#### What the task requires:
In the listing below, the line containing "[521, 98, 595, 125]" marks the end; copy exactly every line from the first through that one.
(Records provided Opens)
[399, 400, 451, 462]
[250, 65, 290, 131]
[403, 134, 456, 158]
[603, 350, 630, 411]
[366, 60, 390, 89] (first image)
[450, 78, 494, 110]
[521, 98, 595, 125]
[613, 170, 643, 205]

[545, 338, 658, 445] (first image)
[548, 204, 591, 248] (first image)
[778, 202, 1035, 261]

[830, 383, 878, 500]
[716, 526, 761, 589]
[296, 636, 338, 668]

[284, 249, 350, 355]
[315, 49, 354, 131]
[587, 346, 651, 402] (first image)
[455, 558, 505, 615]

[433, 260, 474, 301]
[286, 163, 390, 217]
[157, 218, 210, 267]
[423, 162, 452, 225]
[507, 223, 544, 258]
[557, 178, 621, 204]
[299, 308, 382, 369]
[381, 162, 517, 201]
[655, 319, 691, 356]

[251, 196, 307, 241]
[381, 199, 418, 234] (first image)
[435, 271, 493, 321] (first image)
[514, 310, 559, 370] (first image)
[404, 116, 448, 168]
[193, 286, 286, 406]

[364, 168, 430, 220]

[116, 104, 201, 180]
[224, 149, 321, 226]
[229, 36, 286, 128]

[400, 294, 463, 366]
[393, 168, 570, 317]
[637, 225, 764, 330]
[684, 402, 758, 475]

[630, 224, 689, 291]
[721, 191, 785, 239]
(Records provided Closes)
#### Task response:
[399, 400, 451, 462]
[250, 65, 290, 131]
[403, 134, 456, 158]
[603, 350, 630, 411]
[366, 60, 390, 89] (first image)
[450, 78, 494, 110]
[521, 98, 595, 125]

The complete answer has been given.